§ **TASK MATERIAL**:
-*-*-

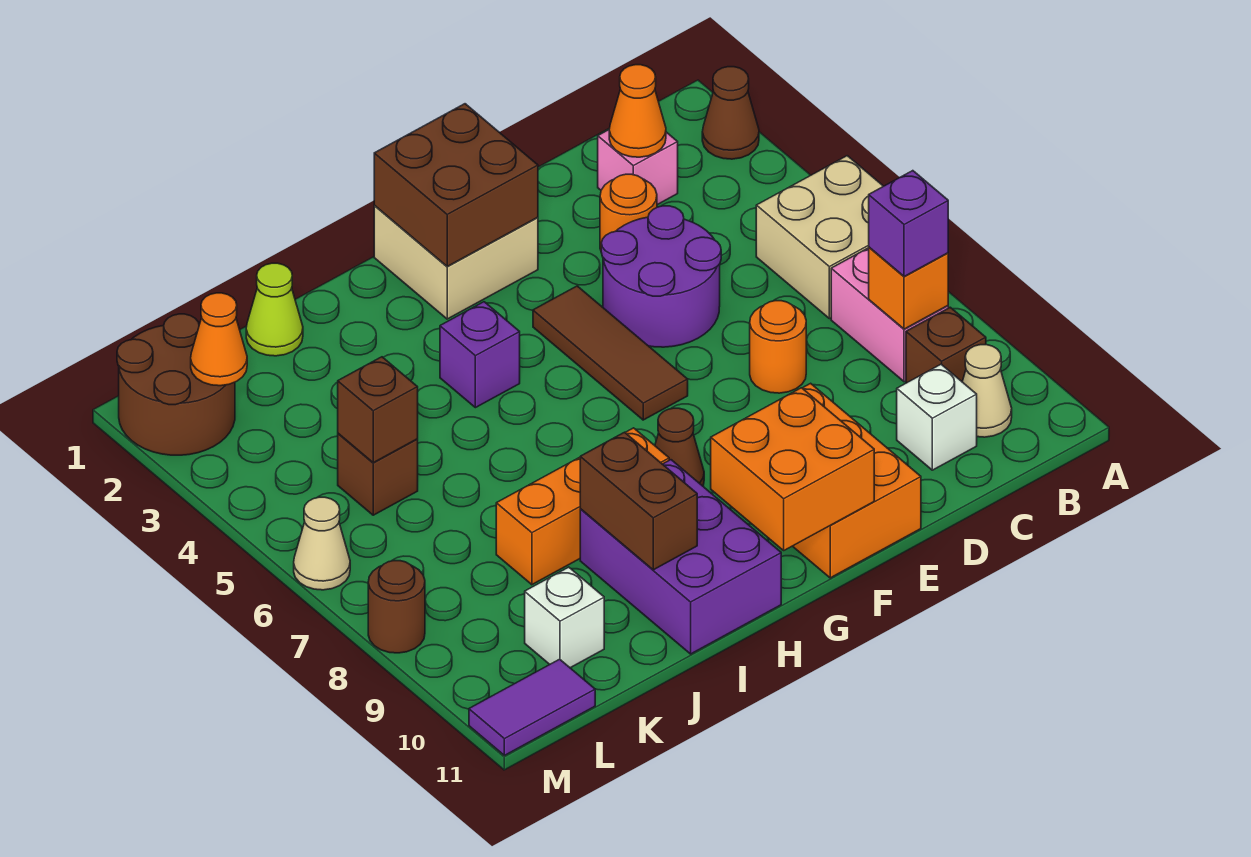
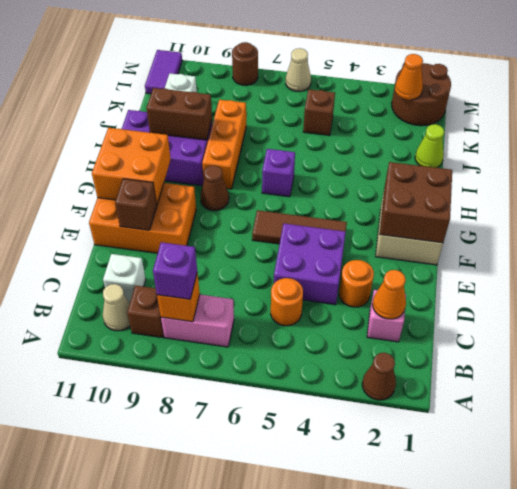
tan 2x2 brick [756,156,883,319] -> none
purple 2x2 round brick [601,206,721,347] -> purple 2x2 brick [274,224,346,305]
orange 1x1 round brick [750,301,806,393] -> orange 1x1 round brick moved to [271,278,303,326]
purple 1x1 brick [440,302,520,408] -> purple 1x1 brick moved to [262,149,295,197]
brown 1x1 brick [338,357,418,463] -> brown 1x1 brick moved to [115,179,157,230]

-*-*-

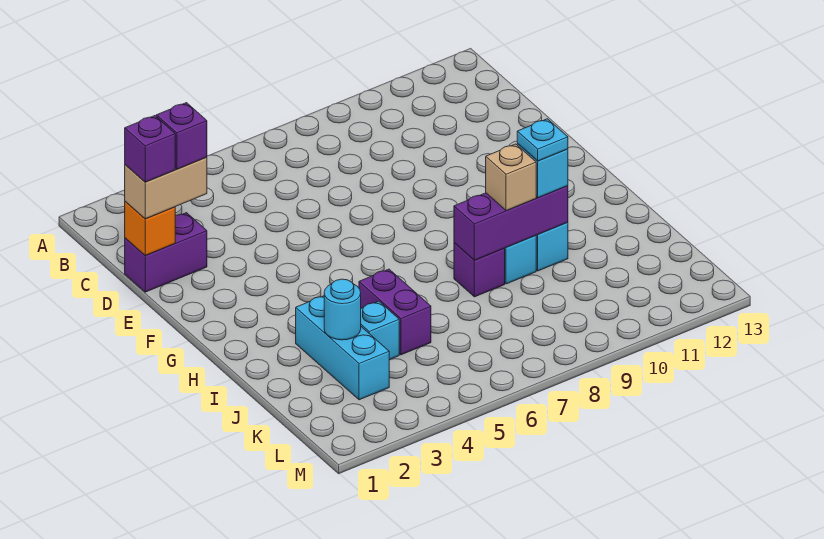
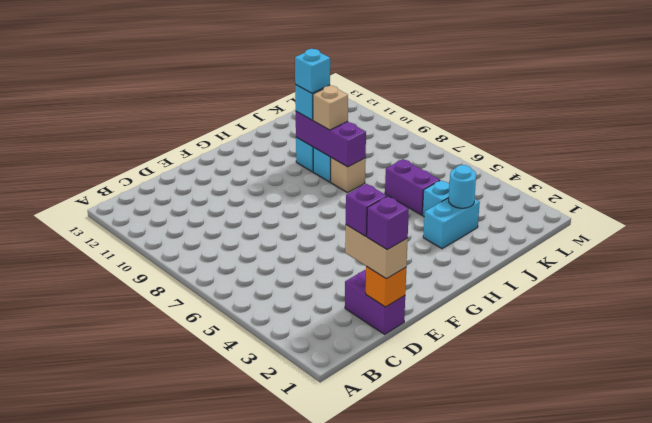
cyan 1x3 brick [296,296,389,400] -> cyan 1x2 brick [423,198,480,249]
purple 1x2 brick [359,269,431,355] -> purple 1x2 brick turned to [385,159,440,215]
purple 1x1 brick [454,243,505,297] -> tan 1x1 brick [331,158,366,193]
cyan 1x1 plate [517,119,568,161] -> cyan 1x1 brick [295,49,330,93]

-*-*-

§ **TASK DESCRIPTION**: Look above for the line with "purple 2x2 round" and the line with "brown 1x1 brick [338,357,418,463]". Write out those two lines and all the lines between them, exactly, and no others.

§ **TASK RESPONSE**:
purple 2x2 round brick [601,206,721,347] -> purple 2x2 brick [274,224,346,305]
orange 1x1 round brick [750,301,806,393] -> orange 1x1 round brick moved to [271,278,303,326]
purple 1x1 brick [440,302,520,408] -> purple 1x1 brick moved to [262,149,295,197]
brown 1x1 brick [338,357,418,463] -> brown 1x1 brick moved to [115,179,157,230]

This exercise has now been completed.